(Saved entries)
+===+
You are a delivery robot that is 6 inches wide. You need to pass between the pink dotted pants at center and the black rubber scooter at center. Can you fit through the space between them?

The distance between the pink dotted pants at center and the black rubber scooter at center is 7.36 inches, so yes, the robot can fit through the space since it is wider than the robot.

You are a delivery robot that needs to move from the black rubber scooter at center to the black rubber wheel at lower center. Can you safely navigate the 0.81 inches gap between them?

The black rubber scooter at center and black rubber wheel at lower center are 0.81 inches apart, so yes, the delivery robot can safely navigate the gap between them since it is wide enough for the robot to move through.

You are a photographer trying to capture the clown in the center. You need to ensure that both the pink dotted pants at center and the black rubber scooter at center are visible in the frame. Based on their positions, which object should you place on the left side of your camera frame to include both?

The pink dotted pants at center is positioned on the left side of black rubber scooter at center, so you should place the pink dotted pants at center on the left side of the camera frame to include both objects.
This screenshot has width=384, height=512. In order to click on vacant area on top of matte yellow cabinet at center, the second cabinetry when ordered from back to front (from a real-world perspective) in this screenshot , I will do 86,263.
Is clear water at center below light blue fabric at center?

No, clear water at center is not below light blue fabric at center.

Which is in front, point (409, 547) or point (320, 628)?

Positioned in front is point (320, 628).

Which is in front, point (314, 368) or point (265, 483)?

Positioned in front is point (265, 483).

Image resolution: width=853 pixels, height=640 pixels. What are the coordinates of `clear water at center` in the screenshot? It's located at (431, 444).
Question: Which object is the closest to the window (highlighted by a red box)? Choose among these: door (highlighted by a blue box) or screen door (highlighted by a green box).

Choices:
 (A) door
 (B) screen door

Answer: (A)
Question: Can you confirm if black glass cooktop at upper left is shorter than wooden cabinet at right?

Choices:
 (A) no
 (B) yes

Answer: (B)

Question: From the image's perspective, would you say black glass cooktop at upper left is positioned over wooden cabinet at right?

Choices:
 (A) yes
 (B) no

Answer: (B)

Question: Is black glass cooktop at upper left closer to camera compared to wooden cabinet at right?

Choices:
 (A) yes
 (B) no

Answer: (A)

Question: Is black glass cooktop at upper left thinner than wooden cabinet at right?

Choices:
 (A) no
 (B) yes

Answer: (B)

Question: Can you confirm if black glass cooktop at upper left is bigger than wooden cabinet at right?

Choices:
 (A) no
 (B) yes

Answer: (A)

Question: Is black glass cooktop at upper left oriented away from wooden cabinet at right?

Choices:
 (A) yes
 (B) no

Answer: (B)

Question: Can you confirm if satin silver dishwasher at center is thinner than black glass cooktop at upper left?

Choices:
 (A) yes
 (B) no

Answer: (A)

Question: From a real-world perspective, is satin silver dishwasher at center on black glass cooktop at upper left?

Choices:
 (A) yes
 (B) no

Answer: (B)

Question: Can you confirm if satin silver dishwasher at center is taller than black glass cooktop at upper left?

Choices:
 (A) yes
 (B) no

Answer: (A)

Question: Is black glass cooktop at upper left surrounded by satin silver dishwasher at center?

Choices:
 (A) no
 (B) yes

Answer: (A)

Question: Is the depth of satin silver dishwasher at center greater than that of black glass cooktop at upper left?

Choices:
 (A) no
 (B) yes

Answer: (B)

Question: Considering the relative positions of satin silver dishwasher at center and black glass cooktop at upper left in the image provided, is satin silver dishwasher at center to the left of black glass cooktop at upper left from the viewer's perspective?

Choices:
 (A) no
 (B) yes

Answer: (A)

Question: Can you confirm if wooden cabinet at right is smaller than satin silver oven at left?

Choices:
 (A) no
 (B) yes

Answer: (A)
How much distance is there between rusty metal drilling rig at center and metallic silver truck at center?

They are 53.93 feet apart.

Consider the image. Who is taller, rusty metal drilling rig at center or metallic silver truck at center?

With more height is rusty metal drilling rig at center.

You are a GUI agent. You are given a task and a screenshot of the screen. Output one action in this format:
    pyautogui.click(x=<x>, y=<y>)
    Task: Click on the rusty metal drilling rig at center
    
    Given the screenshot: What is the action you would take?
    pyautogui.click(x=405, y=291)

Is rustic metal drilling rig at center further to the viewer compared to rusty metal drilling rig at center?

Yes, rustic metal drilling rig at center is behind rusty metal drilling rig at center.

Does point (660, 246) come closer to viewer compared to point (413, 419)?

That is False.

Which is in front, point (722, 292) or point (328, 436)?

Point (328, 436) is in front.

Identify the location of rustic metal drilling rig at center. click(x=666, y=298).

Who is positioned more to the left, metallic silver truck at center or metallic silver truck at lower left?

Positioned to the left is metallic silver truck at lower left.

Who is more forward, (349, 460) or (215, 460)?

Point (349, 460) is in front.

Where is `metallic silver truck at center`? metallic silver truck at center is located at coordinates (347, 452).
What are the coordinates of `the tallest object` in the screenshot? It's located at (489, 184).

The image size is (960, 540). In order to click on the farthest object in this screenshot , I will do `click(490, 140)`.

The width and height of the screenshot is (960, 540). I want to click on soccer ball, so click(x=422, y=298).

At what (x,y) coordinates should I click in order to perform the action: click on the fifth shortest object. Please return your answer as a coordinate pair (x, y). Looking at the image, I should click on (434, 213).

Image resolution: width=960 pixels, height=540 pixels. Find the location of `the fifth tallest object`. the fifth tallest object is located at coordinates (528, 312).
+===+
- [What you should do]: Rewrite all of the saved entries above as a numbered list, omitting the blank lines.

- [Exercise result]:
1. You are a delivery robot that is 6 inches wide. You need to pass between the pink dotted pants at center and the black rubber scooter at center. Can you fit through the space between them?
2. The distance between the pink dotted pants at center and the black rubber scooter at center is 7.36 inches, so yes, the robot can fit through the space since it is wider than the robot.
3. You are a delivery robot that needs to move from the black rubber scooter at center to the black rubber wheel at lower center. Can you safely navigate the 0.81 inches gap between them?
4. The black rubber scooter at center and black rubber wheel at lower center are 0.81 inches apart, so yes, the delivery robot can safely navigate the gap between them since it is wide enough for the robot to move through.
5. You are a photographer trying to capture the clown in the center. You need to ensure that both the pink dotted pants at center and the black rubber scooter at center are visible in the frame. Based on their positions, which object should you place on the left side of your camera frame to include both?
6. The pink dotted pants at center is positioned on the left side of black rubber scooter at center, so you should place the pink dotted pants at center on the left side of the camera frame to include both objects.
7. This screenshot has width=384, height=512. In order to click on vacant area on top of matte yellow cabinet at center, the second cabinetry when ordered from back to front (from a real-world perspective) in this screenshot , I will do 86,263.
8. Is clear water at center below light blue fabric at center?
9. No, clear water at center is not below light blue fabric at center.
10. Which is in front, point (409, 547) or point (320, 628)?
11. Positioned in front is point (320, 628).
12. Which is in front, point (314, 368) or point (265, 483)?
13. Positioned in front is point (265, 483).
14. Image resolution: width=853 pixels, height=640 pixels. What are the coordinates of `clear water at center` in the screenshot? It's located at (431, 444).
15. Question: Which object is the closest to the window (highlighted by a red box)? Choose among these: door (highlighted by a blue box) or screen door (highlighted by a green box).
16. Choices:
17.  (A) door
18.  (B) screen door
19. Answer: (A)
20. Question: Can you confirm if black glass cooktop at upper left is shorter than wooden cabinet at right?
21. Choices:
22.  (A) no
23.  (B) yes
24. Answer: (B)
25. Question: From the image's perspective, would you say black glass cooktop at upper left is positioned over wooden cabinet at right?
26. Choices:
27.  (A) yes
28.  (B) no
29. Answer: (B)
30. Question: Is black glass cooktop at upper left closer to camera compared to wooden cabinet at right?
31. Choices:
32.  (A) yes
33.  (B) no
34. Answer: (A)
35. Question: Is black glass cooktop at upper left thinner than wooden cabinet at right?
36. Choices:
37.  (A) no
38.  (B) yes
39. Answer: (B)
40. Question: Can you confirm if black glass cooktop at upper left is bigger than wooden cabinet at right?
41. Choices:
42.  (A) no
43.  (B) yes
44. Answer: (A)
45. Question: Is black glass cooktop at upper left oriented away from wooden cabinet at right?
46. Choices:
47.  (A) yes
48.  (B) no
49. Answer: (B)
50. Question: Can you confirm if satin silver dishwasher at center is thinner than black glass cooktop at upper left?
51. Choices:
52.  (A) yes
53.  (B) no
54. Answer: (A)
55. Question: From a real-world perspective, is satin silver dishwasher at center on black glass cooktop at upper left?
56. Choices:
57.  (A) yes
58.  (B) no
59. Answer: (B)
60. Question: Can you confirm if satin silver dishwasher at center is taller than black glass cooktop at upper left?
61. Choices:
62.  (A) yes
63.  (B) no
64. Answer: (A)
65. Question: Is black glass cooktop at upper left surrounded by satin silver dishwasher at center?
66. Choices:
67.  (A) no
68.  (B) yes
69. Answer: (A)
70. Question: Is the depth of satin silver dishwasher at center greater than that of black glass cooktop at upper left?
71. Choices:
72.  (A) no
73.  (B) yes
74. Answer: (B)
75. Question: Considering the relative positions of satin silver dishwasher at center and black glass cooktop at upper left in the image provided, is satin silver dishwasher at center to the left of black glass cooktop at upper left from the viewer's perspective?
76. Choices:
77.  (A) no
78.  (B) yes
79. Answer: (A)
80. Question: Can you confirm if wooden cabinet at right is smaller than satin silver oven at left?
81. Choices:
82.  (A) no
83.  (B) yes
84. Answer: (A)
85. How much distance is there between rusty metal drilling rig at center and metallic silver truck at center?
86. They are 53.93 feet apart.
87. Consider the image. Who is taller, rusty metal drilling rig at center or metallic silver truck at center?
88. With more height is rusty metal drilling rig at center.
89. You are a GUI agent. You are given a task and a screenshot of the screen. Output one action in this format:
90.     pyautogui.click(x=<x>, y=<y>)
91.     Task: Click on the rusty metal drilling rig at center
92.     Given the screenshot: What is the action you would take?
93.     pyautogui.click(x=405, y=291)
94. Is rustic metal drilling rig at center further to the viewer compared to rusty metal drilling rig at center?
95. Yes, rustic metal drilling rig at center is behind rusty metal drilling rig at center.
96. Does point (660, 246) come closer to viewer compared to point (413, 419)?
97. That is False.
98. Which is in front, point (722, 292) or point (328, 436)?
99. Point (328, 436) is in front.
100. Identify the location of rustic metal drilling rig at center. click(x=666, y=298).
101. Who is positioned more to the left, metallic silver truck at center or metallic silver truck at lower left?
102. Positioned to the left is metallic silver truck at lower left.
103. Who is more forward, (349, 460) or (215, 460)?
104. Point (349, 460) is in front.
105. Where is `metallic silver truck at center`? metallic silver truck at center is located at coordinates (347, 452).
106. What are the coordinates of `the tallest object` in the screenshot? It's located at (489, 184).
107. The image size is (960, 540). In order to click on the farthest object in this screenshot , I will do `click(490, 140)`.
108. The width and height of the screenshot is (960, 540). I want to click on soccer ball, so click(x=422, y=298).
109. At what (x,y) coordinates should I click in order to perform the action: click on the fifth shortest object. Please return your answer as a coordinate pair (x, y). Looking at the image, I should click on (434, 213).
110. Image resolution: width=960 pixels, height=540 pixels. Find the location of `the fifth tallest object`. the fifth tallest object is located at coordinates (528, 312).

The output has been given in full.